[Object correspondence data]

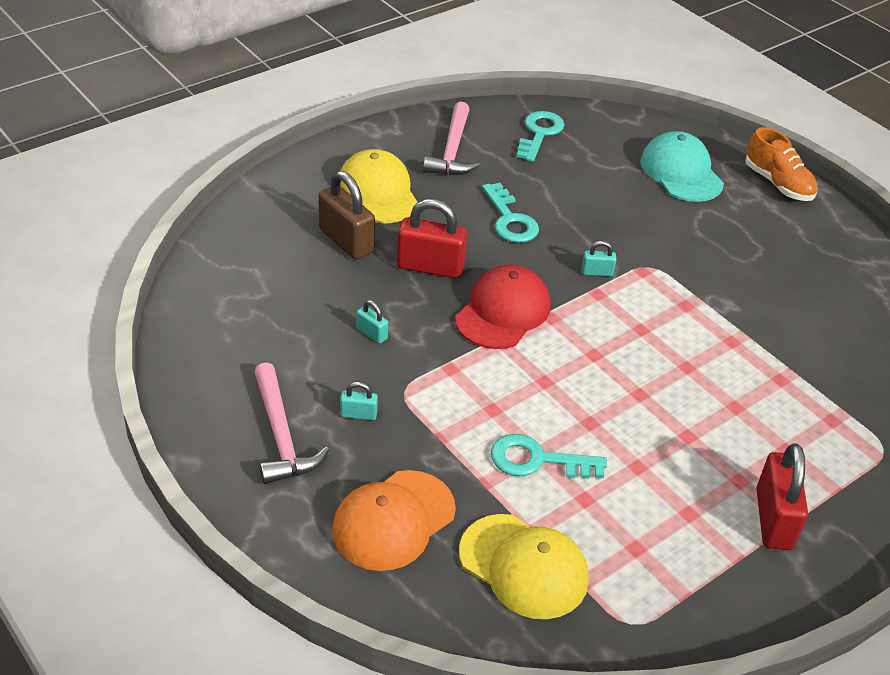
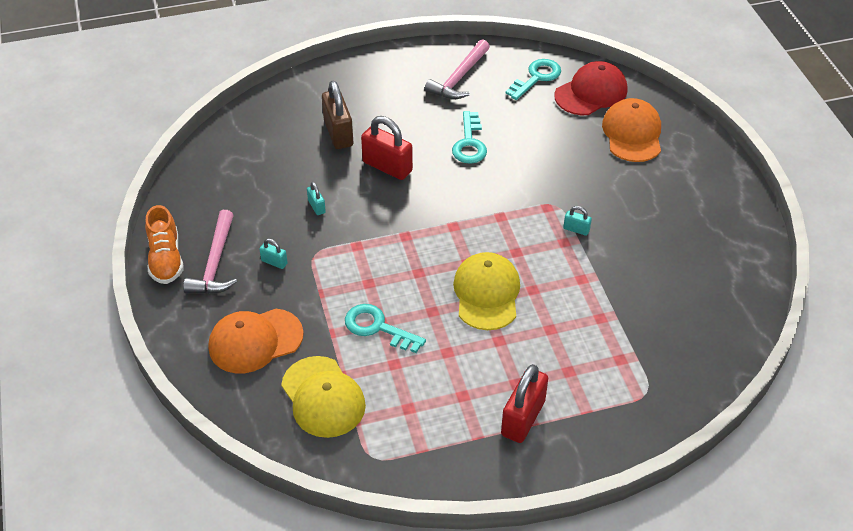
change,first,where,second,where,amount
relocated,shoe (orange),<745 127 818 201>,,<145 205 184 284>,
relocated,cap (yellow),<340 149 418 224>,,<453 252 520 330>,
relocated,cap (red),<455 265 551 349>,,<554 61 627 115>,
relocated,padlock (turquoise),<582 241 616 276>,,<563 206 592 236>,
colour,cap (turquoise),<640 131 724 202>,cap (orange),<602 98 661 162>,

> Exercise instructions
No pictures belong in the copy. Repeat the entries exactly.

> Exercise response
change,first,where,second,where,amount
relocated,shoe (orange),<745 127 818 201>,,<145 205 184 284>,
relocated,cap (yellow),<340 149 418 224>,,<453 252 520 330>,
relocated,cap (red),<455 265 551 349>,,<554 61 627 115>,
relocated,padlock (turquoise),<582 241 616 276>,,<563 206 592 236>,
colour,cap (turquoise),<640 131 724 202>,cap (orange),<602 98 661 162>,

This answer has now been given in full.